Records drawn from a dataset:

▶

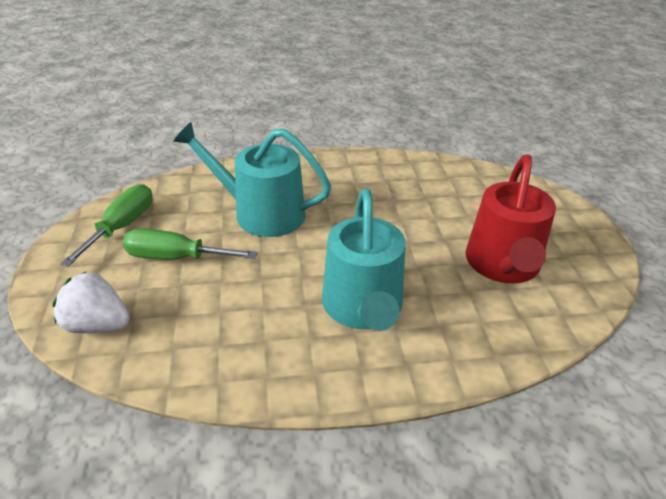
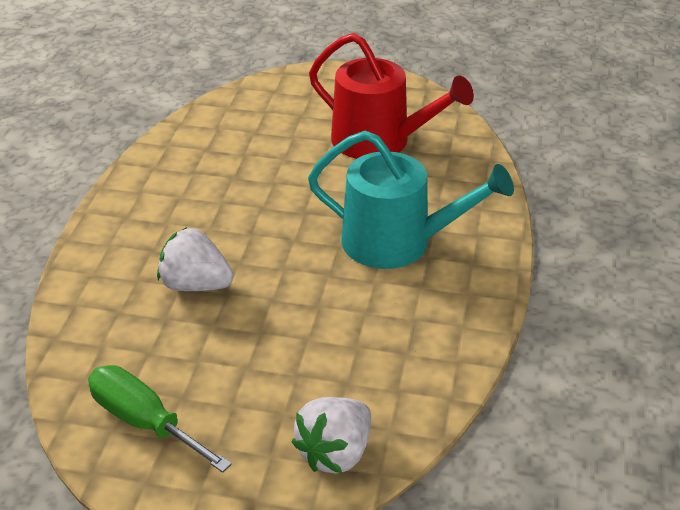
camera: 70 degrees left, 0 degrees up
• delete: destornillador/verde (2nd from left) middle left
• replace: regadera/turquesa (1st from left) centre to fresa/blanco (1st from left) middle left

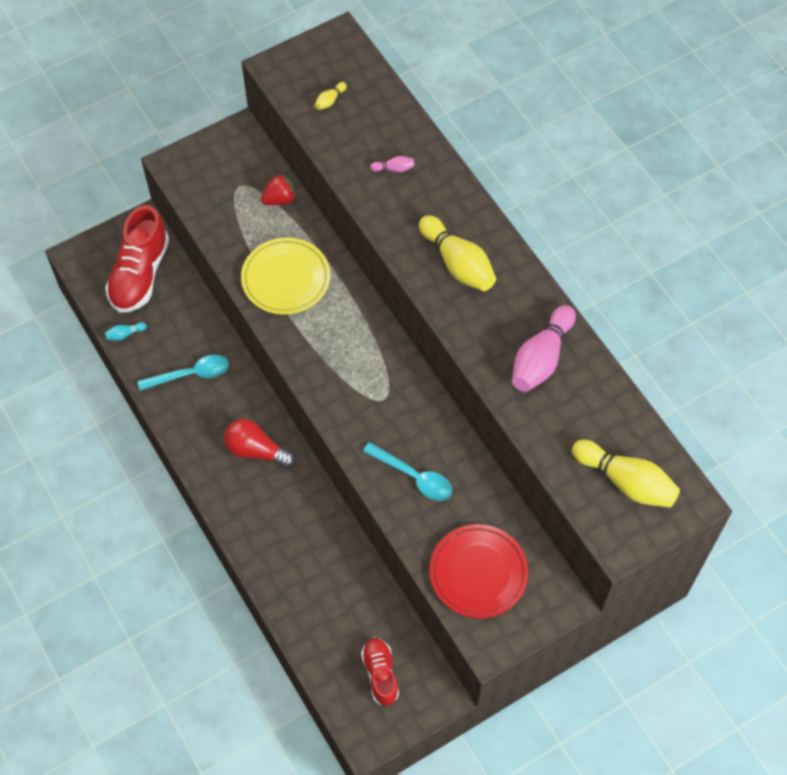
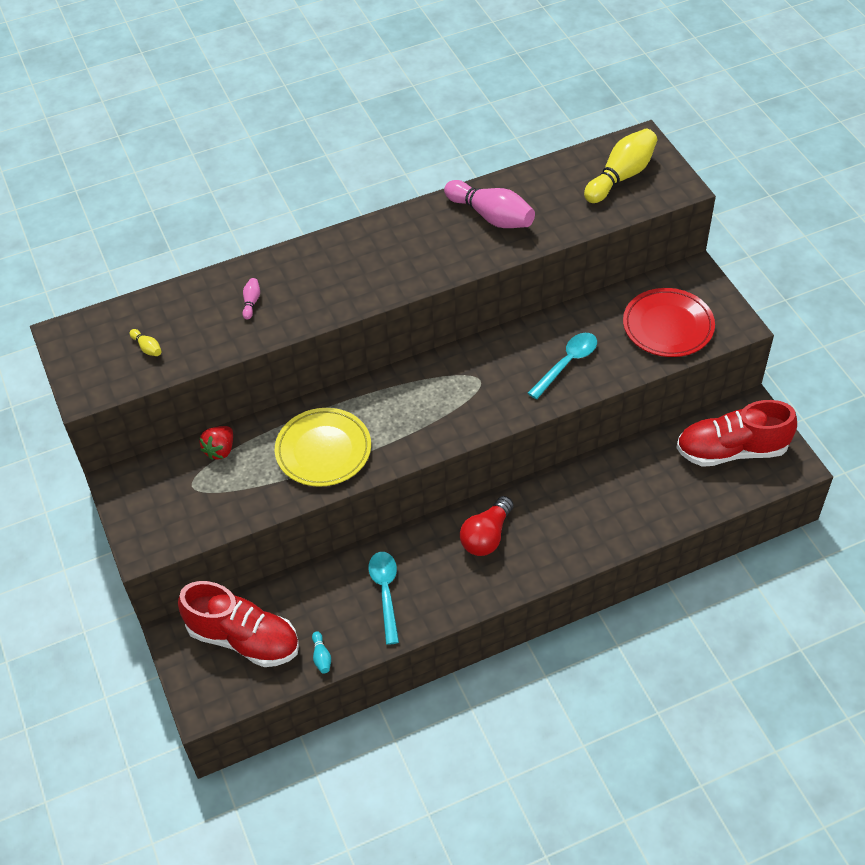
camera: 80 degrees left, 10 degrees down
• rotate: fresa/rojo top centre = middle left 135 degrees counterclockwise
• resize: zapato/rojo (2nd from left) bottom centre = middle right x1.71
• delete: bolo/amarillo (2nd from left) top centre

◀

▸ **Task directions**
Give back one number only: the count of lines in the entries that hold the string "camera".

▸ **Solution to this problem**
2